Data supplied:
★ ★ ★
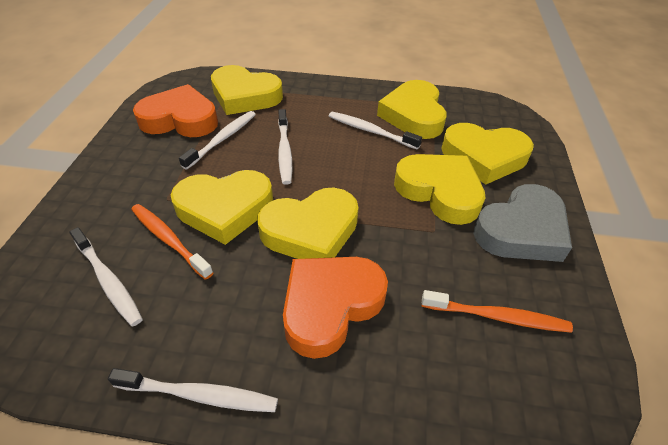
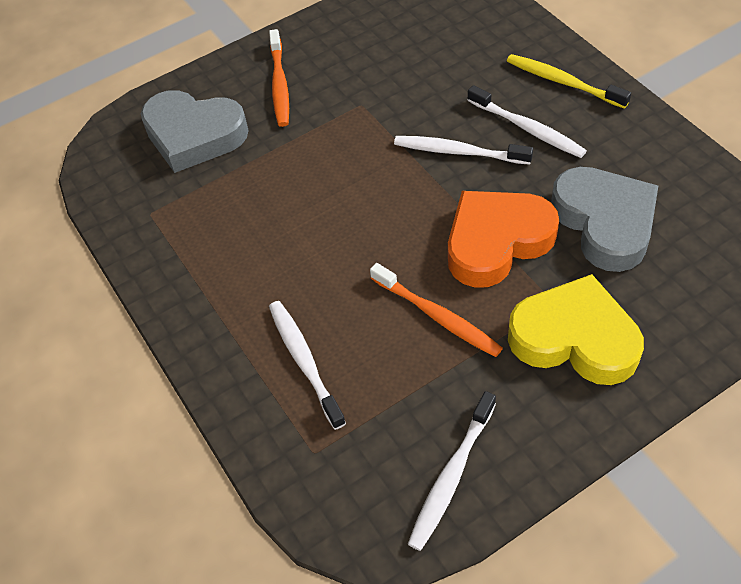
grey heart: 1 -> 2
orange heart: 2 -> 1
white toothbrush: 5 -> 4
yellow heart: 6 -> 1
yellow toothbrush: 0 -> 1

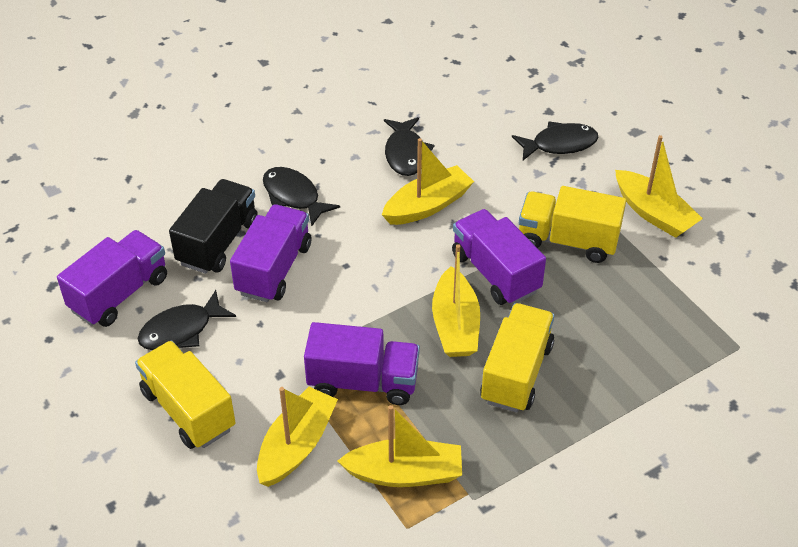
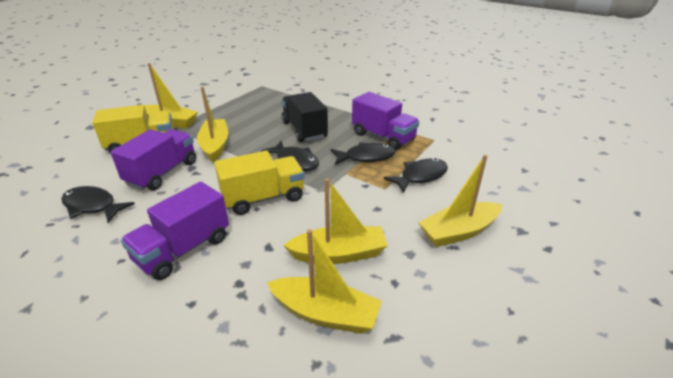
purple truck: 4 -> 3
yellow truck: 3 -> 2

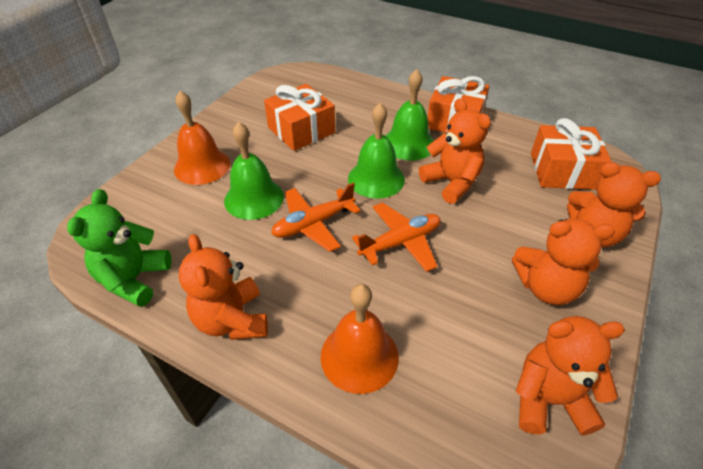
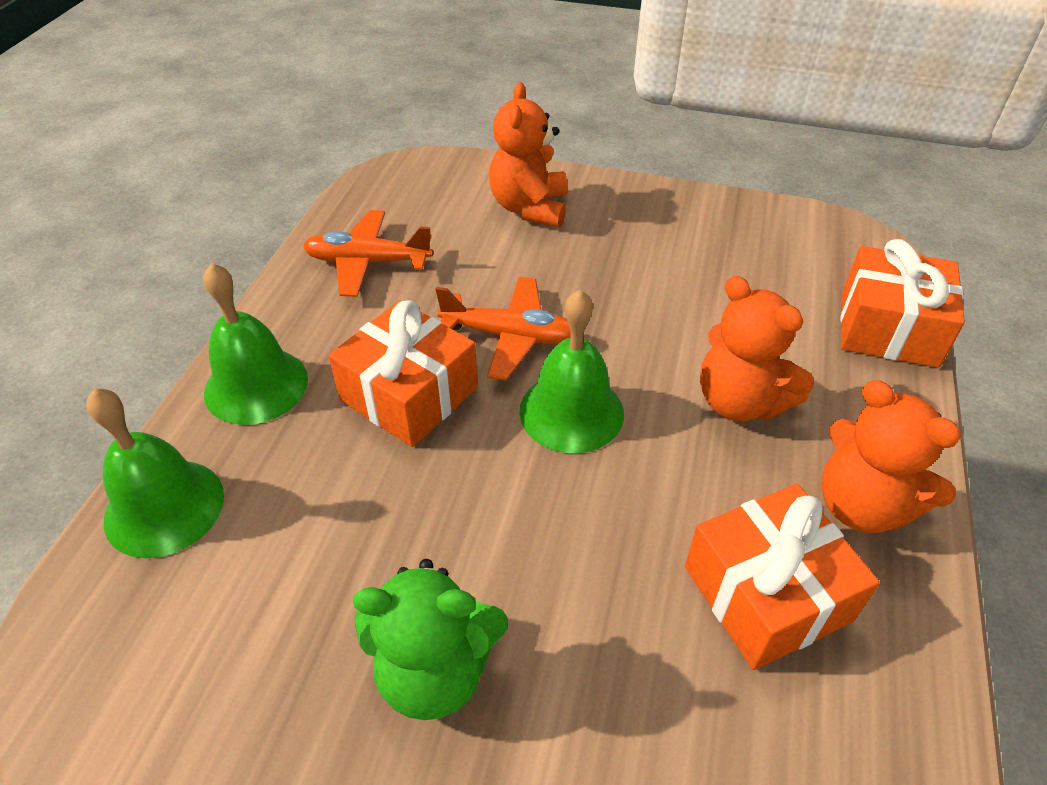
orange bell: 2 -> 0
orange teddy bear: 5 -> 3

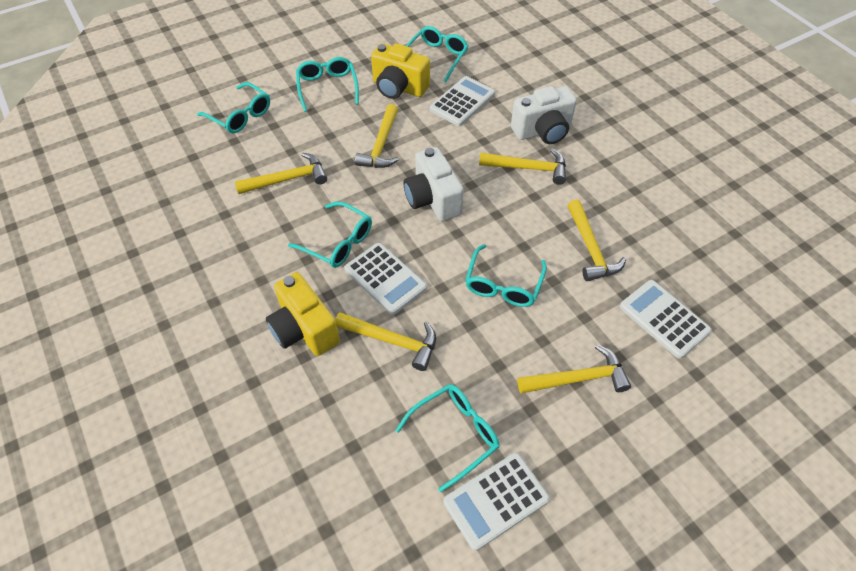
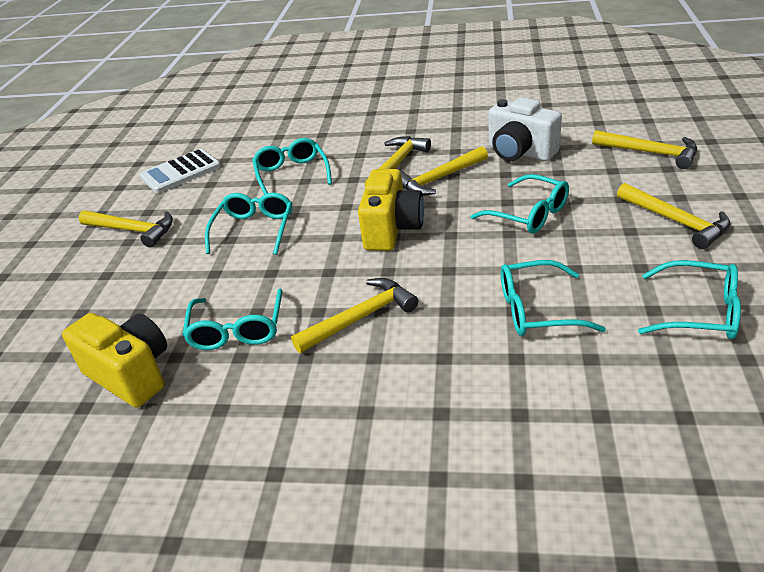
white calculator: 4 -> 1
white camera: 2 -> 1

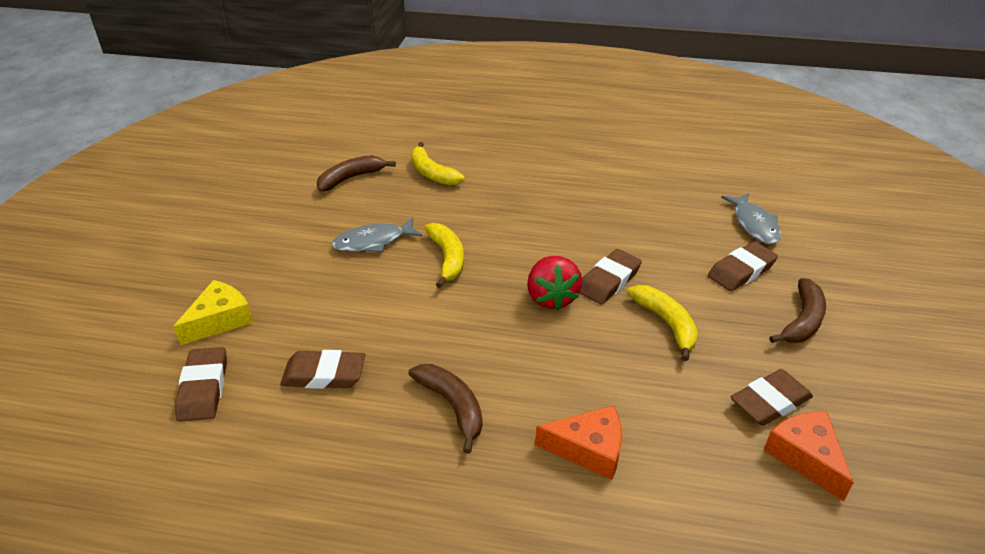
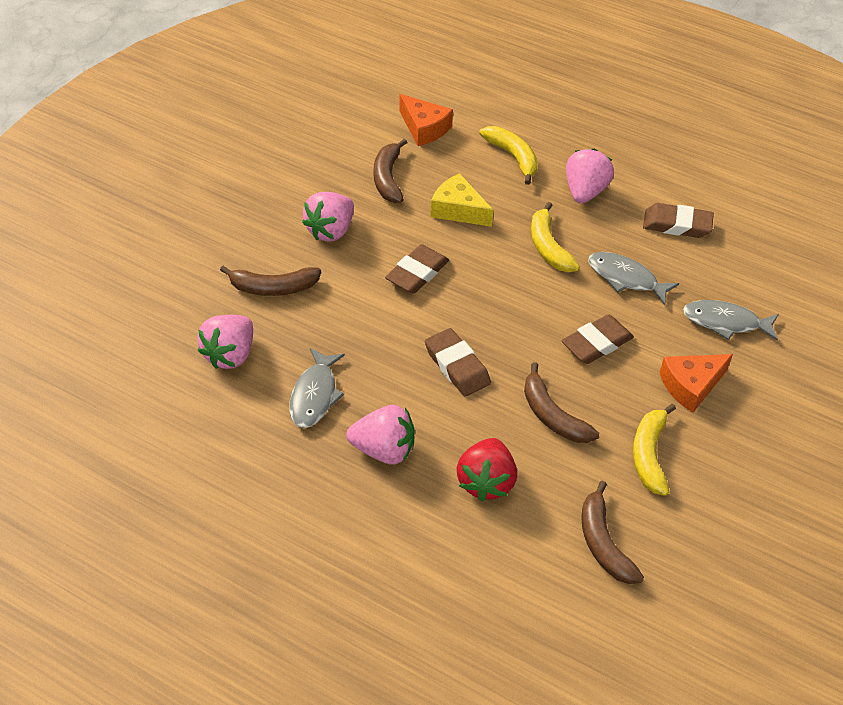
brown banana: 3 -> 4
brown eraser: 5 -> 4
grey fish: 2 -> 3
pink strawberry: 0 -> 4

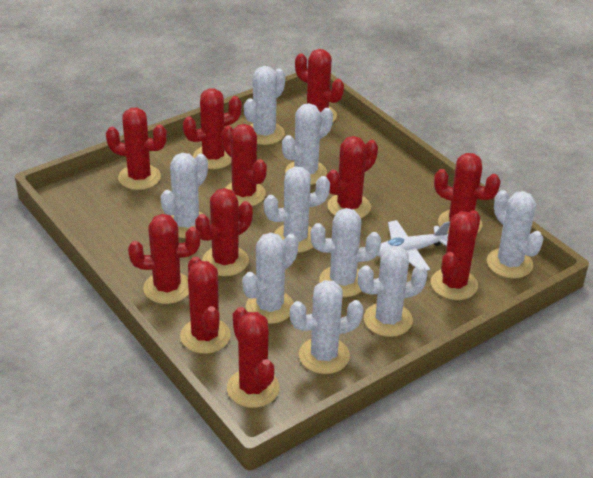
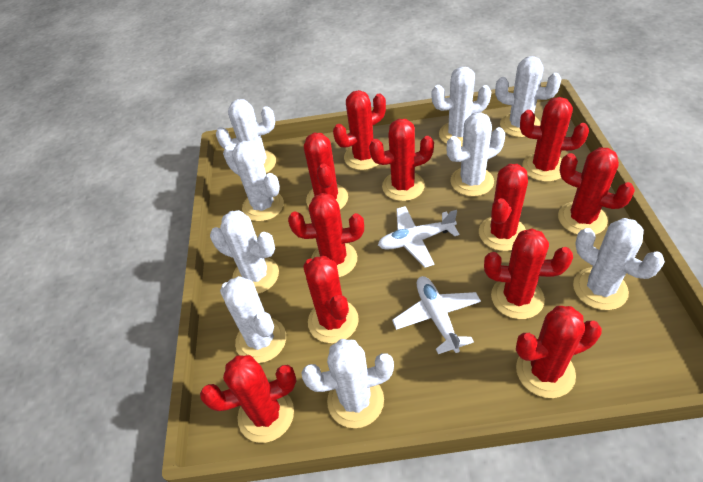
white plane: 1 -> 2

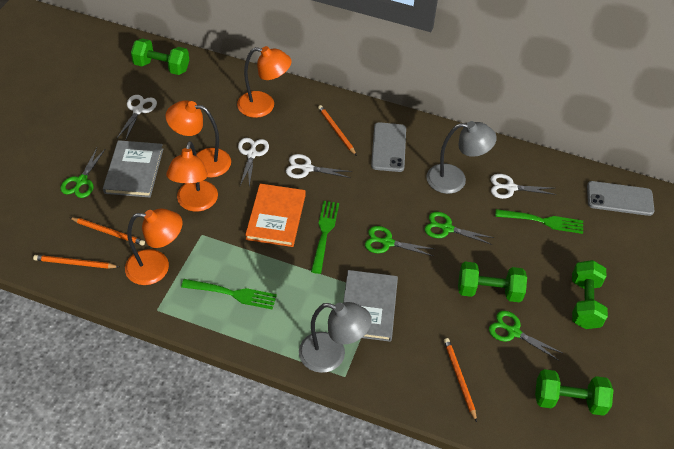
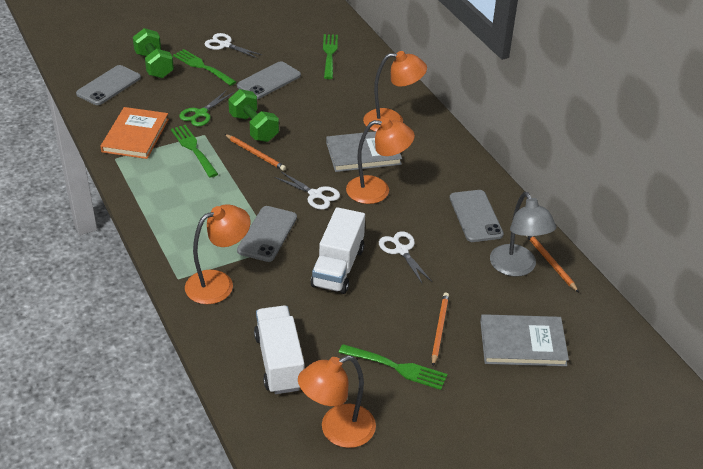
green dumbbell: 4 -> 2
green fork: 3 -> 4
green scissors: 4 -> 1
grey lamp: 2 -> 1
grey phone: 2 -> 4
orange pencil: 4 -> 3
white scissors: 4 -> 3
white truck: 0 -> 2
★ ★ ★
What is expected: Where a line of the entries contains "orange", report that line.

Exercise result:
orange heart: 2 -> 1
orange bell: 2 -> 0
orange teddy bear: 5 -> 3
orange pencil: 4 -> 3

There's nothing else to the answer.